● What the task asks:
The string "plate" may appear in lines of the data; report how many lines contain it, with no other output.

BEGIN Data in this exercise

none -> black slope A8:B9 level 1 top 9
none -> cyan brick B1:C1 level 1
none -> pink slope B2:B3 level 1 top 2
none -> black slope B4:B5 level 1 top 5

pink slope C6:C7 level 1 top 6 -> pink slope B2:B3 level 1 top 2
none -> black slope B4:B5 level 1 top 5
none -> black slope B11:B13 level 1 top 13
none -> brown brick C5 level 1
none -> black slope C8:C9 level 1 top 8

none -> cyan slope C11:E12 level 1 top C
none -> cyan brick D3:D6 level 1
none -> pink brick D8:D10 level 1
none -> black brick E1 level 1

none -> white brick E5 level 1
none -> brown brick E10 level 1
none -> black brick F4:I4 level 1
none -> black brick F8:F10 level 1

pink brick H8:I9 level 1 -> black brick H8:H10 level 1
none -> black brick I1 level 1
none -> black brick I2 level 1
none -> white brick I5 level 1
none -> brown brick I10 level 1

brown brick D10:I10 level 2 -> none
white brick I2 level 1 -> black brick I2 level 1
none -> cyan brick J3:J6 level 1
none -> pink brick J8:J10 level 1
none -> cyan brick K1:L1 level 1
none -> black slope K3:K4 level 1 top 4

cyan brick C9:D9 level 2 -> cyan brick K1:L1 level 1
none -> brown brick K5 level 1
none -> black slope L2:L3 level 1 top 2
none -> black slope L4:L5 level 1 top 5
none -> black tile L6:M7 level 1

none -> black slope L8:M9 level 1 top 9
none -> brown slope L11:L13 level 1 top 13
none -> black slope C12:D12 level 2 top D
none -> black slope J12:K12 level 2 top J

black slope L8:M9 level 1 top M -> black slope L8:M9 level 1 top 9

END Data in this exercise
BEGIN Data in this exercise

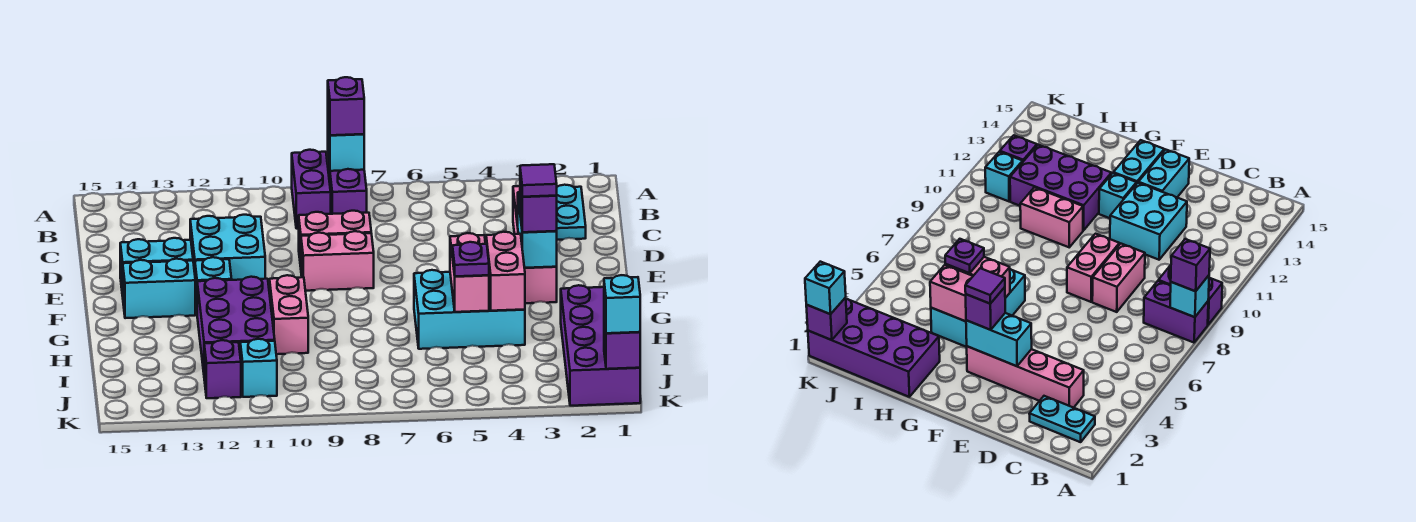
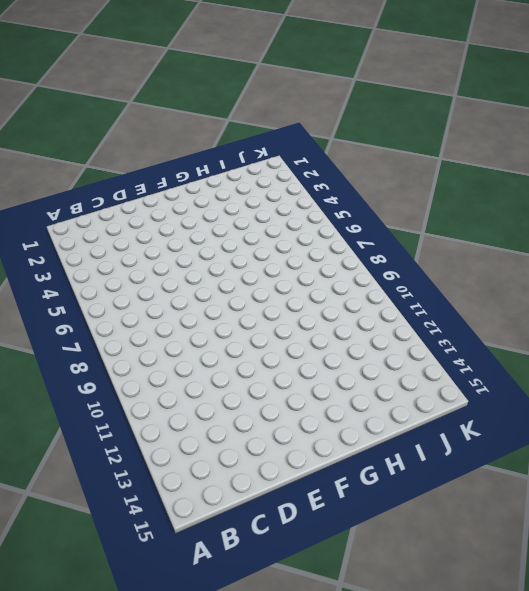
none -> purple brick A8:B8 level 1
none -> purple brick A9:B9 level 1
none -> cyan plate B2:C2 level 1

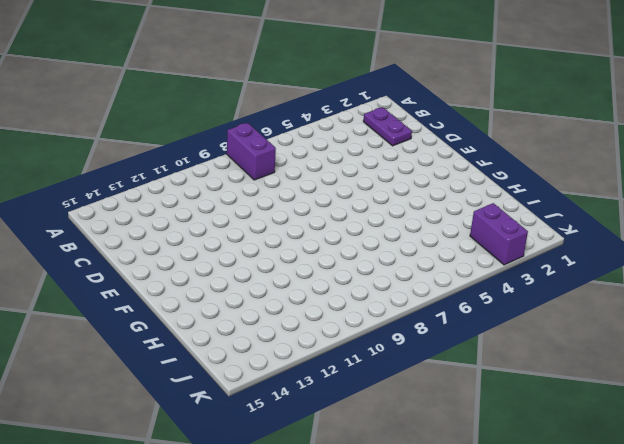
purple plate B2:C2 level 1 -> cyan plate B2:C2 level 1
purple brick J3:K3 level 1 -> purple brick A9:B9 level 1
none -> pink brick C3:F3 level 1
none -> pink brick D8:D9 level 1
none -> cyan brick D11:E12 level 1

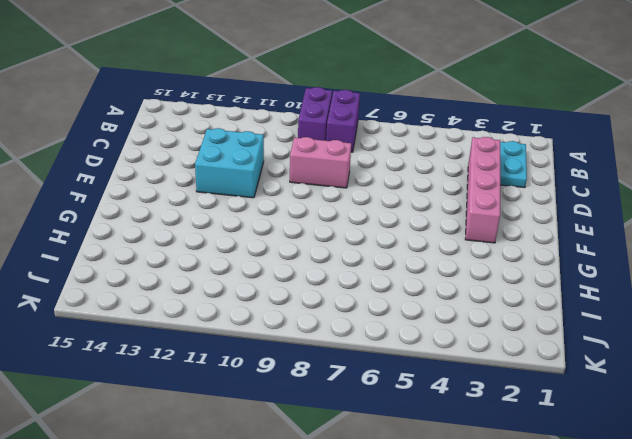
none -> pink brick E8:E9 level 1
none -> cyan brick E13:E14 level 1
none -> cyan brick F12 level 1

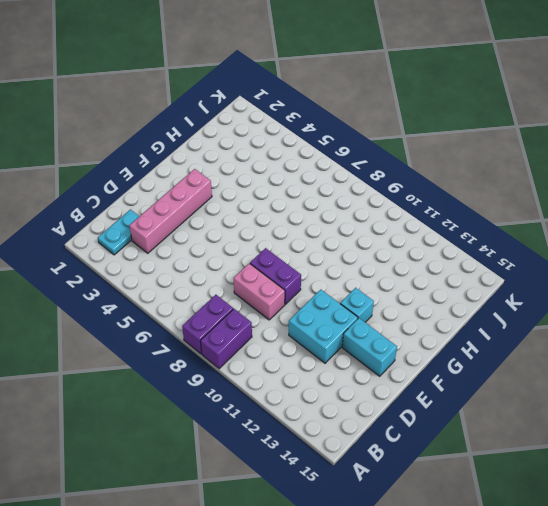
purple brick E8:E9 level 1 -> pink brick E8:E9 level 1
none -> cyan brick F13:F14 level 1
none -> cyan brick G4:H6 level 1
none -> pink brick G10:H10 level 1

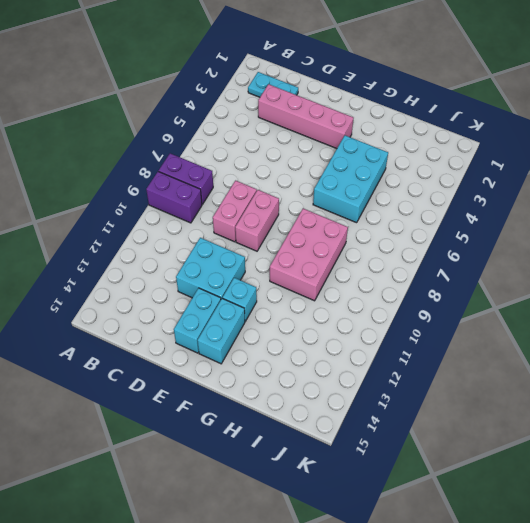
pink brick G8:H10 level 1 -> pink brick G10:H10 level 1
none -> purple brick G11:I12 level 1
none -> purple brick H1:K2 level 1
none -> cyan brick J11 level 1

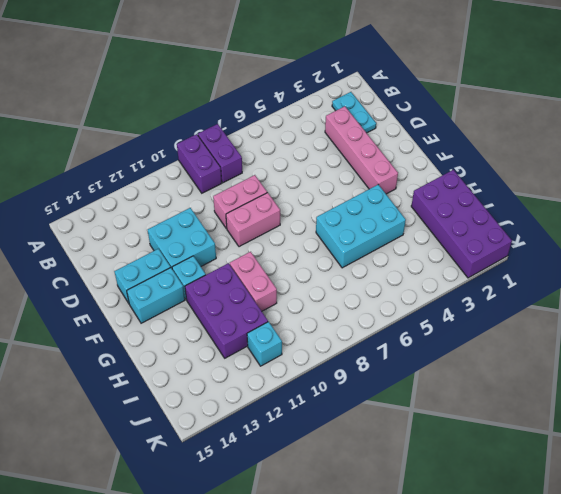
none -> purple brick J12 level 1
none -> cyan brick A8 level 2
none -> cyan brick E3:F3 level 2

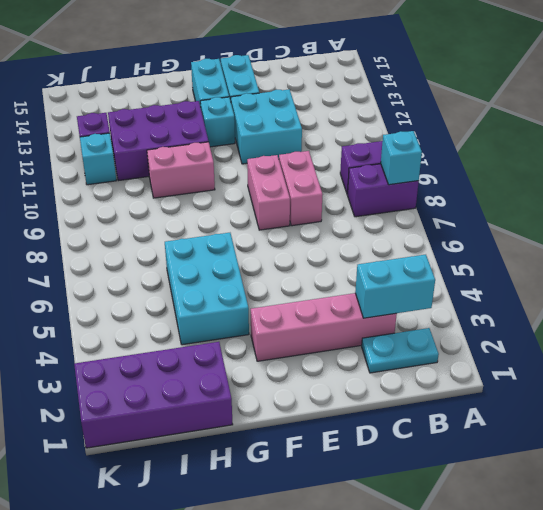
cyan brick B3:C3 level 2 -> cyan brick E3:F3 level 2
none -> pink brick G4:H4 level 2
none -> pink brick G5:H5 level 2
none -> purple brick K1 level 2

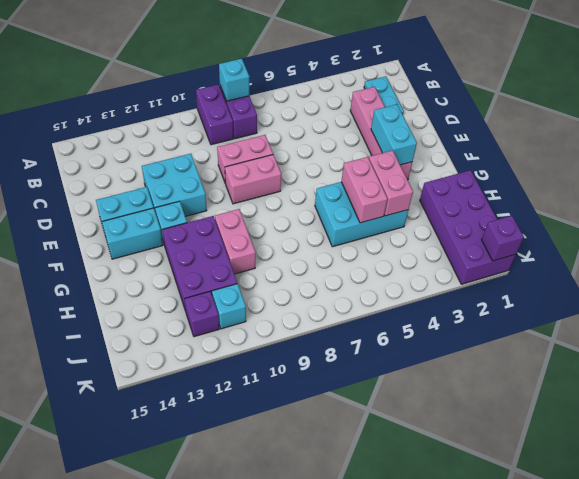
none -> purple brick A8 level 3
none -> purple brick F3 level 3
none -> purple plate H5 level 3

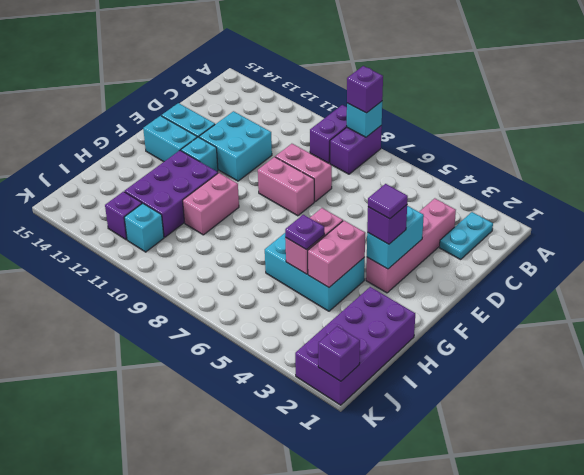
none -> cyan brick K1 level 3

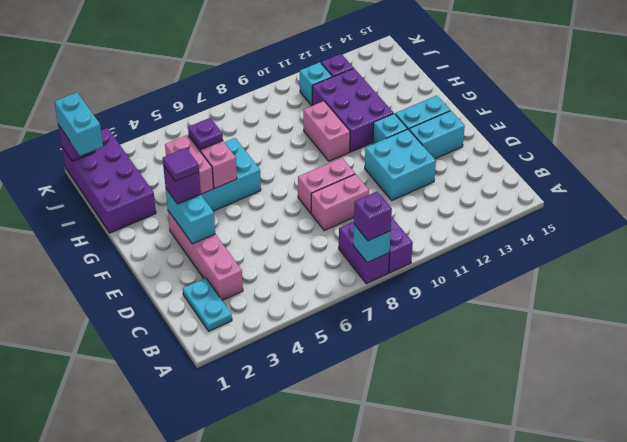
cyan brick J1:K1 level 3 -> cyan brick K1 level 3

END Data in this exercise

● Worked solution:
3